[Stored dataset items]

§ §

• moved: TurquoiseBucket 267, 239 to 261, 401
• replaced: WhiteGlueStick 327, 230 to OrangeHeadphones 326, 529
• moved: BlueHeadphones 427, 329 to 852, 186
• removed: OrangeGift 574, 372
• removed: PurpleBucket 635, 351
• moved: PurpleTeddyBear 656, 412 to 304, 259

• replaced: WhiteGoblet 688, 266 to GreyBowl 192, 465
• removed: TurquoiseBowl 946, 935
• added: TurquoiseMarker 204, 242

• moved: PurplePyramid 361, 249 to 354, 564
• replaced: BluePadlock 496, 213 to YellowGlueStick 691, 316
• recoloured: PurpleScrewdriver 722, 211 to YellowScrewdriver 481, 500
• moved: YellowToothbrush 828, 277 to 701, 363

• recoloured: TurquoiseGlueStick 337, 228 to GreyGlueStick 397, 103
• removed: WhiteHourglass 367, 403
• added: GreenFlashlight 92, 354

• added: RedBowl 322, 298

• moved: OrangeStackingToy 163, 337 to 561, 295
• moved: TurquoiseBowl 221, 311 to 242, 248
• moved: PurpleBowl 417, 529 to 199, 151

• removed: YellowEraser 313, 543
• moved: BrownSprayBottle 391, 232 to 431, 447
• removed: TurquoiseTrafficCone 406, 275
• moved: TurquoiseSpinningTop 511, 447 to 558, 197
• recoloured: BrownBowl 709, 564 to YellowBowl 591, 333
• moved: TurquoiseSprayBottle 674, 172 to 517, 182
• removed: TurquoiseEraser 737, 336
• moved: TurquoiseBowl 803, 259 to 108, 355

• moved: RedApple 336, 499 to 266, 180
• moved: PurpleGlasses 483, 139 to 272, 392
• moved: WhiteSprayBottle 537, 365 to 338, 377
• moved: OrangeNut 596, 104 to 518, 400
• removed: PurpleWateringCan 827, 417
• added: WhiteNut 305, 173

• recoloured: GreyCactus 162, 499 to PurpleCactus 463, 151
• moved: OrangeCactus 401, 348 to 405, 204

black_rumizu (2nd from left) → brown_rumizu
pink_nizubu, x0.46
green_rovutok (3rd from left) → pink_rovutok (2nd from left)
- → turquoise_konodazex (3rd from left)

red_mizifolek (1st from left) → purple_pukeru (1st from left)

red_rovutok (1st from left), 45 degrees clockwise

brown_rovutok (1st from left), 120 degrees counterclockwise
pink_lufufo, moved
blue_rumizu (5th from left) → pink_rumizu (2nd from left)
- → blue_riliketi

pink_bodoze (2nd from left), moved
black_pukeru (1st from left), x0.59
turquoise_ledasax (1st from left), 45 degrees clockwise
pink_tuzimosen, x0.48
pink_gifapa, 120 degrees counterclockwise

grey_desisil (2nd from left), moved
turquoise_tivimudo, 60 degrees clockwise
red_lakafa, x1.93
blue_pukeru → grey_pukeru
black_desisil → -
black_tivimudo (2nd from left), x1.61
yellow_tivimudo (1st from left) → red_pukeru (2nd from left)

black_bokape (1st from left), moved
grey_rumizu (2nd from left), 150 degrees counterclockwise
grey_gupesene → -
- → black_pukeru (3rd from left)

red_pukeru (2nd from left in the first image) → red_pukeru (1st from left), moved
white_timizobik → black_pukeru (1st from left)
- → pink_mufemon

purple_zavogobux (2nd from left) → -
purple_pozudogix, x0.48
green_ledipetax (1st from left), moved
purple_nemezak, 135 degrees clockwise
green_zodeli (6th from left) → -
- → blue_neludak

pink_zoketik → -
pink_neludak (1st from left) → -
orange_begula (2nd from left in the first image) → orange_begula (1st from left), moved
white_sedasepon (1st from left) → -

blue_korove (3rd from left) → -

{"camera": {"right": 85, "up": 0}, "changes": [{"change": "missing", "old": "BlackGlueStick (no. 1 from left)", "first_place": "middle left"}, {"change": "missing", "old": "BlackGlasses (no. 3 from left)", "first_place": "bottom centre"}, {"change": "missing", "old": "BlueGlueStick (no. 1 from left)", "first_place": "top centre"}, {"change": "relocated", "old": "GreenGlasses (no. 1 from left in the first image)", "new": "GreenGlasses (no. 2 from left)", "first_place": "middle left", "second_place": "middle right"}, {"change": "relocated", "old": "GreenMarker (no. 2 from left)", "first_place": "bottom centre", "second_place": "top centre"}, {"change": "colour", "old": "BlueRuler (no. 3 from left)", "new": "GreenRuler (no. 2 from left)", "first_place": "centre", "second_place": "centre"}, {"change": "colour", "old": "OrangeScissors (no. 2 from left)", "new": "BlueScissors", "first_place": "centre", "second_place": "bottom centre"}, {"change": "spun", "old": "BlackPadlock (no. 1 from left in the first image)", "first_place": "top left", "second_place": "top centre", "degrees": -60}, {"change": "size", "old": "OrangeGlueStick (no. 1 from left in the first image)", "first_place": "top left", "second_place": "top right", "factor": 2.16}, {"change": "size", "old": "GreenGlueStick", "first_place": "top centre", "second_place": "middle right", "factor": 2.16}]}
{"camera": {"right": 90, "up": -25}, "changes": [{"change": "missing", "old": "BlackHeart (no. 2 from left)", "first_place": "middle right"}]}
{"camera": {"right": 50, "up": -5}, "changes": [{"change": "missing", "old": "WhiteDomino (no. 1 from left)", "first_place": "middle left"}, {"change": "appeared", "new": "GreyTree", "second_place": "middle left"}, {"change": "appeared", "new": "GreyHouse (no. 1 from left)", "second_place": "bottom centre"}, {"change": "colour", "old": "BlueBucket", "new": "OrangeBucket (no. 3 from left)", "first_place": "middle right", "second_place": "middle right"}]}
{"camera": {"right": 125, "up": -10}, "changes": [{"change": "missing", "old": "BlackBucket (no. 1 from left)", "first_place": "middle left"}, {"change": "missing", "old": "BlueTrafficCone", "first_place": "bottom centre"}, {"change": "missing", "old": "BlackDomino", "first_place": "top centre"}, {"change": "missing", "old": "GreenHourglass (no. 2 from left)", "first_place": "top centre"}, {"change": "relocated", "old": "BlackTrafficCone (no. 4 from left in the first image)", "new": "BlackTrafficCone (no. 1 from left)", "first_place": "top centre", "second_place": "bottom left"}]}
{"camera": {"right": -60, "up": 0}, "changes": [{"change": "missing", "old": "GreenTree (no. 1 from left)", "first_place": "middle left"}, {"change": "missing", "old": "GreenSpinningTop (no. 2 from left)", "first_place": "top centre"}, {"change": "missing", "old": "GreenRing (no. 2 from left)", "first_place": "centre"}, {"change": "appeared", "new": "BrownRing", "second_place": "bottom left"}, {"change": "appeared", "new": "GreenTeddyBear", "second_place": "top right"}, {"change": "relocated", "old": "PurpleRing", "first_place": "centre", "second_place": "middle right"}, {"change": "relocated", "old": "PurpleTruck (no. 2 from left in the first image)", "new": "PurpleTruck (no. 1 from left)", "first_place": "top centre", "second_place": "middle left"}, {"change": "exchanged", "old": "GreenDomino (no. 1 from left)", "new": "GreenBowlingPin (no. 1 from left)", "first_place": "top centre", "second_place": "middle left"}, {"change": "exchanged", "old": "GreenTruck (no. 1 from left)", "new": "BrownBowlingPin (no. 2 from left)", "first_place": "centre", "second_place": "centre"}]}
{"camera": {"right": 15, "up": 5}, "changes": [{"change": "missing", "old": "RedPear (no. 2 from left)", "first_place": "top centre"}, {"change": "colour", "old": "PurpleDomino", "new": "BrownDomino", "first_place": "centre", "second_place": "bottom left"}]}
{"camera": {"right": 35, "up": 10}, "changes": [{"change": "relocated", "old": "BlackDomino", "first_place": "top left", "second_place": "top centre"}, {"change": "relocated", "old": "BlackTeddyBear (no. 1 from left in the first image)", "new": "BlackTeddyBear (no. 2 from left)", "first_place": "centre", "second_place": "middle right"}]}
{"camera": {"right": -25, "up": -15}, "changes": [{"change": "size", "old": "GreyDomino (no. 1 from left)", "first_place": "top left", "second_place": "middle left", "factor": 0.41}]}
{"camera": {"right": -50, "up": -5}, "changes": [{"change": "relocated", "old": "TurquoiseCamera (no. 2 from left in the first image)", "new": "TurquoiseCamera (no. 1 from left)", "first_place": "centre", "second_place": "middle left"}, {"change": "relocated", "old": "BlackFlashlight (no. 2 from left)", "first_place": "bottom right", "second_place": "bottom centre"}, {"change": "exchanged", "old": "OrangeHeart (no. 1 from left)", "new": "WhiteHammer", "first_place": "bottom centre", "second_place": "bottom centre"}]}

§ §

• Activity: Taking the records above, retype every line from the one with "purple_nemezak, 135 degrees clockwise" down to the one with "blue_korove (3rd from", exactly and with nothing else.

• Exercise output:
purple_nemezak, 135 degrees clockwise
green_zodeli (6th from left) → -
- → blue_neludak

pink_zoketik → -
pink_neludak (1st from left) → -
orange_begula (2nd from left in the first image) → orange_begula (1st from left), moved
white_sedasepon (1st from left) → -

blue_korove (3rd from left) → -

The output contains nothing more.